• [Recorded information]

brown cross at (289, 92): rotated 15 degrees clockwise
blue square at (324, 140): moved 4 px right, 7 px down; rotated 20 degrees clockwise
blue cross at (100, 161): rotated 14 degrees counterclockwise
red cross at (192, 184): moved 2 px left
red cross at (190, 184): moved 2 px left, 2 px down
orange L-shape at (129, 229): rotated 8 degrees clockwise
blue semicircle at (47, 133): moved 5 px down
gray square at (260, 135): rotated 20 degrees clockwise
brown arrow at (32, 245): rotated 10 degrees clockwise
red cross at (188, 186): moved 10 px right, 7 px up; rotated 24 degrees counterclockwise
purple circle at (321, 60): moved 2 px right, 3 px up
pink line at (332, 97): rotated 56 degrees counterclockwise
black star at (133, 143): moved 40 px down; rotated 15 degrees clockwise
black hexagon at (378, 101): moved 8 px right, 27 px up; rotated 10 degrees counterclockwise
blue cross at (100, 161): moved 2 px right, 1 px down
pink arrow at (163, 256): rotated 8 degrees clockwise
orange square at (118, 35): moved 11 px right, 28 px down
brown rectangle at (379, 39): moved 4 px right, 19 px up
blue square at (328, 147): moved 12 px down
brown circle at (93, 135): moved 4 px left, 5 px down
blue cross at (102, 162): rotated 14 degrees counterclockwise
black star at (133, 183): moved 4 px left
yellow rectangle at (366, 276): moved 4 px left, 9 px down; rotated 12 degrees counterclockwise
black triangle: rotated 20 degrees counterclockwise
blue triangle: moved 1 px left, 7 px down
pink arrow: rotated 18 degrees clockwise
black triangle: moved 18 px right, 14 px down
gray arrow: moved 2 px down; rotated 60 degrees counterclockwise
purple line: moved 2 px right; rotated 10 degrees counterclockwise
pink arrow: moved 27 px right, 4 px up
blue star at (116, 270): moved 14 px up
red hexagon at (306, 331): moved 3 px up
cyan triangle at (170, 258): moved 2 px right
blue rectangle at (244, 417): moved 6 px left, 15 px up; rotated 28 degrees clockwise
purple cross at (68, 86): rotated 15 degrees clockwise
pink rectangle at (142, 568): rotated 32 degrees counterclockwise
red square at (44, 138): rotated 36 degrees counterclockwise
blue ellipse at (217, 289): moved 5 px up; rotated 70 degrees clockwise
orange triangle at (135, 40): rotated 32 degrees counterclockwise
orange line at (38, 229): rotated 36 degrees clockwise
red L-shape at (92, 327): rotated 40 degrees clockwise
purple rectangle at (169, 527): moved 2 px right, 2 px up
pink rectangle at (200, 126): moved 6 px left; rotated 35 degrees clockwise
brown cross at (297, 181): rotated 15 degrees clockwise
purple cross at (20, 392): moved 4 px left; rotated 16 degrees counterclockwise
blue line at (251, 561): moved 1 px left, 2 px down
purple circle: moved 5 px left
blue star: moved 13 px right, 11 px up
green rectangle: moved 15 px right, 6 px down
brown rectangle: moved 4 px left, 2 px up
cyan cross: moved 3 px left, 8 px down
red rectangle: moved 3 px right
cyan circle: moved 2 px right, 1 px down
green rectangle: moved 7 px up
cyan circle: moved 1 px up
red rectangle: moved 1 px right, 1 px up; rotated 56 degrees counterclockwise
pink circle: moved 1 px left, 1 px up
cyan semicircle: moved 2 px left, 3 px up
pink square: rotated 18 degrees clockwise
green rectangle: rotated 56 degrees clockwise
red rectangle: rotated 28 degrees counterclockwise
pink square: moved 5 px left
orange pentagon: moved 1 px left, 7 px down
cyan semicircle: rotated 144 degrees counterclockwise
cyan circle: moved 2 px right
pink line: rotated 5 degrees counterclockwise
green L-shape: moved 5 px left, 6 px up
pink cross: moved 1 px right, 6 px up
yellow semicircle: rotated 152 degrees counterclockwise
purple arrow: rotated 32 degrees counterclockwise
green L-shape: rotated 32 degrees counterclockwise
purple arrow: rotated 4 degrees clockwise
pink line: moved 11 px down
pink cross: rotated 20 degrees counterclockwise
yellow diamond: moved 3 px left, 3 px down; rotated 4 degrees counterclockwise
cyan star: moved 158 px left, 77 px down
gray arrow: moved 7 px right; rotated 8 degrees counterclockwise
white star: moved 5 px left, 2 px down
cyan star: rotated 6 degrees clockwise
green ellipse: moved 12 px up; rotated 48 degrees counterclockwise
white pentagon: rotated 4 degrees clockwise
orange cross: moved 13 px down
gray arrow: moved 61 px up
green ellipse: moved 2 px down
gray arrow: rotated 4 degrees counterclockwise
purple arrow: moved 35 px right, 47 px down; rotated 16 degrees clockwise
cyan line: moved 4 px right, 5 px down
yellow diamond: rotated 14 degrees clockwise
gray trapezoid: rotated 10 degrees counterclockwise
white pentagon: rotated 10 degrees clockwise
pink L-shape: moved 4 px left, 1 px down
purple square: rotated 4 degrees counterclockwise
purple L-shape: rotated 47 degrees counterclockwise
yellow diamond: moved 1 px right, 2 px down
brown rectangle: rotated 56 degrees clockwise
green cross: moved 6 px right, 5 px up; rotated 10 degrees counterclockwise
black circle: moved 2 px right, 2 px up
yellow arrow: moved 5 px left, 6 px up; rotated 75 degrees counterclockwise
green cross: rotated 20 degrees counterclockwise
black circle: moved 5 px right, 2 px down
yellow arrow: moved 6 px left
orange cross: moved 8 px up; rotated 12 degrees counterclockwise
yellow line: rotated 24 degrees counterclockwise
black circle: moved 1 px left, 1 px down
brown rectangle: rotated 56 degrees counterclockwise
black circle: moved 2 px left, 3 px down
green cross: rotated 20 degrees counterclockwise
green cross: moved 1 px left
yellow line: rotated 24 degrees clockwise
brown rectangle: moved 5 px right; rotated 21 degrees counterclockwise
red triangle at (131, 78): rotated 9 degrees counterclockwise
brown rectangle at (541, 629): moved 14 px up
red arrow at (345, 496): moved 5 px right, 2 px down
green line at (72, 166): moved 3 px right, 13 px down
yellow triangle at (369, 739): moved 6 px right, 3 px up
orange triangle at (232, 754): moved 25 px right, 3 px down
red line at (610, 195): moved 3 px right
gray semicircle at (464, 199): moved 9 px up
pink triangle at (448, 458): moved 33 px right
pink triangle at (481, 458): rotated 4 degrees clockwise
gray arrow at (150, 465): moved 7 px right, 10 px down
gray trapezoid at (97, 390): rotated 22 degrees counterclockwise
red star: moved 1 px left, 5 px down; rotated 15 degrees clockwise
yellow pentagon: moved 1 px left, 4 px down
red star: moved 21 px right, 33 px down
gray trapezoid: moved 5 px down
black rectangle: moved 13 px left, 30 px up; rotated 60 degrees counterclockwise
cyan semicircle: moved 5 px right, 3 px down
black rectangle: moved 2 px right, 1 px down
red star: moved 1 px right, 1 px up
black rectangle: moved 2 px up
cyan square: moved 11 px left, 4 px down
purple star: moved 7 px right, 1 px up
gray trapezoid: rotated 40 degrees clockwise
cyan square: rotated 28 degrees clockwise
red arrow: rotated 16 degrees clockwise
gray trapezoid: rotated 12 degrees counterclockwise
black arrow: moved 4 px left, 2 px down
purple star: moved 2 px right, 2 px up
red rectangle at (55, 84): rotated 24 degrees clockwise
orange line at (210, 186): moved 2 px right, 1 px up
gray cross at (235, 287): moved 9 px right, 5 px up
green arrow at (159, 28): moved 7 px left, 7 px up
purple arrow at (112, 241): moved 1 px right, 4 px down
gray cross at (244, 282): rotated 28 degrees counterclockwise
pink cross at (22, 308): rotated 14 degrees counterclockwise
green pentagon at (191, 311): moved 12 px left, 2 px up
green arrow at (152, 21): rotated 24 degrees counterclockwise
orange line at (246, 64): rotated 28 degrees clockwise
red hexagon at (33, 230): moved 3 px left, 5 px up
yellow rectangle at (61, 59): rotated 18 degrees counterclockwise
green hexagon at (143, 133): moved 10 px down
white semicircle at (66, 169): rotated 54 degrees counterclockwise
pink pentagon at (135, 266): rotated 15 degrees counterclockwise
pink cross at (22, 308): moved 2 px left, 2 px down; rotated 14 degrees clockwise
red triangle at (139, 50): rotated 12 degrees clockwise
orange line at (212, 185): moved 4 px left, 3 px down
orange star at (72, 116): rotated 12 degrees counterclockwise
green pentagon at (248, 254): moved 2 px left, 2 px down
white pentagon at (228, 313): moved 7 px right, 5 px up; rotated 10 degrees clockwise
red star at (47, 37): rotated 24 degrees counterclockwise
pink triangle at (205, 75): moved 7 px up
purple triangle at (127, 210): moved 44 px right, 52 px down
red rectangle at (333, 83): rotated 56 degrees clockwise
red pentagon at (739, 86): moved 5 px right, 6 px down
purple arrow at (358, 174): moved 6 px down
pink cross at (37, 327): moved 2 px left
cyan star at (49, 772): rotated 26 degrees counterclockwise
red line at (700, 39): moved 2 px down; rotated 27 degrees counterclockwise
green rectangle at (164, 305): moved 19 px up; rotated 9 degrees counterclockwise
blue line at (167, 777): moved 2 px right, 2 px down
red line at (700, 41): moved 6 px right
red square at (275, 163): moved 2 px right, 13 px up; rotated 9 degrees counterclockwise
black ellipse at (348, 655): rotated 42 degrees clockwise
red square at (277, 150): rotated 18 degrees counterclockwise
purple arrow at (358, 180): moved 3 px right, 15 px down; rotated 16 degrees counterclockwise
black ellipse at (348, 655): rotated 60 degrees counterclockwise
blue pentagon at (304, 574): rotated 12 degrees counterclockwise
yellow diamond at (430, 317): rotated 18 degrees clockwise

• [Goal]
Copy everything from the first line of the data above down to the line containing "red cross at (192, 184): moved 2 px left", including that line.

• [Response to the exercise]
brown cross at (289, 92): rotated 15 degrees clockwise
blue square at (324, 140): moved 4 px right, 7 px down; rotated 20 degrees clockwise
blue cross at (100, 161): rotated 14 degrees counterclockwise
red cross at (192, 184): moved 2 px left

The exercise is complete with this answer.